- [Activity]: Without skipping or changing anything, print all the entries.

- [Provided material]:
※
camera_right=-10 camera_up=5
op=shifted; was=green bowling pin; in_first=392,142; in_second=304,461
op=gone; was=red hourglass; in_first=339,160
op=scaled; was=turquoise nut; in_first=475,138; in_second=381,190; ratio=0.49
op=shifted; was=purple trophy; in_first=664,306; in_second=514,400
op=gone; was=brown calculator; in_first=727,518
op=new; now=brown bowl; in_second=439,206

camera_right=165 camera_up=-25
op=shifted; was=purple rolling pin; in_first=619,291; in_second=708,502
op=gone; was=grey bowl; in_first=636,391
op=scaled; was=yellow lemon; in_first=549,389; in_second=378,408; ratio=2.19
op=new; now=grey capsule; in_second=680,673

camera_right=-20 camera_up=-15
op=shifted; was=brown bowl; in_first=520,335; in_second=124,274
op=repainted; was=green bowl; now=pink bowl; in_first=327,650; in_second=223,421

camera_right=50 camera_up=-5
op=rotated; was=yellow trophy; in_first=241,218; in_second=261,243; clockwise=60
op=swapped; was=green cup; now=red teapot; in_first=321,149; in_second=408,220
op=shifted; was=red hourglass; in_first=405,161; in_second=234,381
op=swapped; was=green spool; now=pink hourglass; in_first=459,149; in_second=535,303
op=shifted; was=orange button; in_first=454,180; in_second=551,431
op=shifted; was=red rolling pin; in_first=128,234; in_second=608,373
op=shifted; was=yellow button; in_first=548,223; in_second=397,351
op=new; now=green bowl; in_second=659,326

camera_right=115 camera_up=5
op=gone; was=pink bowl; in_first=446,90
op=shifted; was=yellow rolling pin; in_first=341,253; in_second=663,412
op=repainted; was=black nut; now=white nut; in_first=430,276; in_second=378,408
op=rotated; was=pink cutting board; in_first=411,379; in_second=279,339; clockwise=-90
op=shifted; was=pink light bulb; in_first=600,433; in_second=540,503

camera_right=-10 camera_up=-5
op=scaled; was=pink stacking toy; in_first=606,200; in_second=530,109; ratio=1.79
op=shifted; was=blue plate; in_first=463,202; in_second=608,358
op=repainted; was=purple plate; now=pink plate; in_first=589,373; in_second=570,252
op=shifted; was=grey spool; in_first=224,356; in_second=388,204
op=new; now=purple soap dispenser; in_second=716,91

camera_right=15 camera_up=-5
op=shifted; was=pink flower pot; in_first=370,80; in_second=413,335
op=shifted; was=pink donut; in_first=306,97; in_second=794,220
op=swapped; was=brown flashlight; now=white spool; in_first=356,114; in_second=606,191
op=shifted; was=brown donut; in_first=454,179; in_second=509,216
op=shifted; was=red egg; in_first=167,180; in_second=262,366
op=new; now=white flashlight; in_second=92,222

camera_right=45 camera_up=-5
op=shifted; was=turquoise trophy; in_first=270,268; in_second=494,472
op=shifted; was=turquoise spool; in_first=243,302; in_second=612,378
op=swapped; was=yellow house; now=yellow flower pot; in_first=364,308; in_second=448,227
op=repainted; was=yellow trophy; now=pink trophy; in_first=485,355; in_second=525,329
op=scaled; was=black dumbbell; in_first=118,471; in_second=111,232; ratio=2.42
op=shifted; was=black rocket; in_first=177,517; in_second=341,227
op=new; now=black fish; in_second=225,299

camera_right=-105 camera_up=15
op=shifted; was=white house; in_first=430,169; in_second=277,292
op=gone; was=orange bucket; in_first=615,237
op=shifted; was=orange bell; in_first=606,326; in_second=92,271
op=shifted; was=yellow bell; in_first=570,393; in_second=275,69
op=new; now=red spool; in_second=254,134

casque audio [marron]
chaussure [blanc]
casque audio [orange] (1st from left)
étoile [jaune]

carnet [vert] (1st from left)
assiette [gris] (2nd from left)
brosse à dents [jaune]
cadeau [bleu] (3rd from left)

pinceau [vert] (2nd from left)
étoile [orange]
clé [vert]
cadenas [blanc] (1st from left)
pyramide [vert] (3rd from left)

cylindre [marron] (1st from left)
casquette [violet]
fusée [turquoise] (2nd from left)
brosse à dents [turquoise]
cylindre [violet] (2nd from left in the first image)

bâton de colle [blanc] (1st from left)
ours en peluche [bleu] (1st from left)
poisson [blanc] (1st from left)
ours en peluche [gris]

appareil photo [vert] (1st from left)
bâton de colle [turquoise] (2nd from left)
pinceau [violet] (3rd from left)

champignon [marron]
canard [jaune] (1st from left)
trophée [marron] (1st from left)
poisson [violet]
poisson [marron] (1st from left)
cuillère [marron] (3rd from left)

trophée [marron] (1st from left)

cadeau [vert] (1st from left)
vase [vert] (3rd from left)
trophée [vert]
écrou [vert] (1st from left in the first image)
※
- [Answer section]:
camera_right=-10 camera_up=5
op=shifted; was=green bowling pin; in_first=392,142; in_second=304,461
op=gone; was=red hourglass; in_first=339,160
op=scaled; was=turquoise nut; in_first=475,138; in_second=381,190; ratio=0.49
op=shifted; was=purple trophy; in_first=664,306; in_second=514,400
op=gone; was=brown calculator; in_first=727,518
op=new; now=brown bowl; in_second=439,206

camera_right=165 camera_up=-25
op=shifted; was=purple rolling pin; in_first=619,291; in_second=708,502
op=gone; was=grey bowl; in_first=636,391
op=scaled; was=yellow lemon; in_first=549,389; in_second=378,408; ratio=2.19
op=new; now=grey capsule; in_second=680,673

camera_right=-20 camera_up=-15
op=shifted; was=brown bowl; in_first=520,335; in_second=124,274
op=repainted; was=green bowl; now=pink bowl; in_first=327,650; in_second=223,421

camera_right=50 camera_up=-5
op=rotated; was=yellow trophy; in_first=241,218; in_second=261,243; clockwise=60
op=swapped; was=green cup; now=red teapot; in_first=321,149; in_second=408,220
op=shifted; was=red hourglass; in_first=405,161; in_second=234,381
op=swapped; was=green spool; now=pink hourglass; in_first=459,149; in_second=535,303
op=shifted; was=orange button; in_first=454,180; in_second=551,431
op=shifted; was=red rolling pin; in_first=128,234; in_second=608,373
op=shifted; was=yellow button; in_first=548,223; in_second=397,351
op=new; now=green bowl; in_second=659,326

camera_right=115 camera_up=5
op=gone; was=pink bowl; in_first=446,90
op=shifted; was=yellow rolling pin; in_first=341,253; in_second=663,412
op=repainted; was=black nut; now=white nut; in_first=430,276; in_second=378,408
op=rotated; was=pink cutting board; in_first=411,379; in_second=279,339; clockwise=-90
op=shifted; was=pink light bulb; in_first=600,433; in_second=540,503

camera_right=-10 camera_up=-5
op=scaled; was=pink stacking toy; in_first=606,200; in_second=530,109; ratio=1.79
op=shifted; was=blue plate; in_first=463,202; in_second=608,358
op=repainted; was=purple plate; now=pink plate; in_first=589,373; in_second=570,252
op=shifted; was=grey spool; in_first=224,356; in_second=388,204
op=new; now=purple soap dispenser; in_second=716,91

camera_right=15 camera_up=-5
op=shifted; was=pink flower pot; in_first=370,80; in_second=413,335
op=shifted; was=pink donut; in_first=306,97; in_second=794,220
op=swapped; was=brown flashlight; now=white spool; in_first=356,114; in_second=606,191
op=shifted; was=brown donut; in_first=454,179; in_second=509,216
op=shifted; was=red egg; in_first=167,180; in_second=262,366
op=new; now=white flashlight; in_second=92,222

camera_right=45 camera_up=-5
op=shifted; was=turquoise trophy; in_first=270,268; in_second=494,472
op=shifted; was=turquoise spool; in_first=243,302; in_second=612,378
op=swapped; was=yellow house; now=yellow flower pot; in_first=364,308; in_second=448,227
op=repainted; was=yellow trophy; now=pink trophy; in_first=485,355; in_second=525,329
op=scaled; was=black dumbbell; in_first=118,471; in_second=111,232; ratio=2.42
op=shifted; was=black rocket; in_first=177,517; in_second=341,227
op=new; now=black fish; in_second=225,299

camera_right=-105 camera_up=15
op=shifted; was=white house; in_first=430,169; in_second=277,292
op=gone; was=orange bucket; in_first=615,237
op=shifted; was=orange bell; in_first=606,326; in_second=92,271
op=shifted; was=yellow bell; in_first=570,393; in_second=275,69
op=new; now=red spool; in_second=254,134

casque audio [marron]
chaussure [blanc]
casque audio [orange] (1st from left)
étoile [jaune]

carnet [vert] (1st from left)
assiette [gris] (2nd from left)
brosse à dents [jaune]
cadeau [bleu] (3rd from left)

pinceau [vert] (2nd from left)
étoile [orange]
clé [vert]
cadenas [blanc] (1st from left)
pyramide [vert] (3rd from left)

cylindre [marron] (1st from left)
casquette [violet]
fusée [turquoise] (2nd from left)
brosse à dents [turquoise]
cylindre [violet] (2nd from left in the first image)

bâton de colle [blanc] (1st from left)
ours en peluche [bleu] (1st from left)
poisson [blanc] (1st from left)
ours en peluche [gris]

appareil photo [vert] (1st from left)
bâton de colle [turquoise] (2nd from left)
pinceau [violet] (3rd from left)

champignon [marron]
canard [jaune] (1st from left)
trophée [marron] (1st from left)
poisson [violet]
poisson [marron] (1st from left)
cuillère [marron] (3rd from left)

trophée [marron] (1st from left)

cadeau [vert] (1st from left)
vase [vert] (3rd from left)
trophée [vert]
écrou [vert] (1st from left in the first image)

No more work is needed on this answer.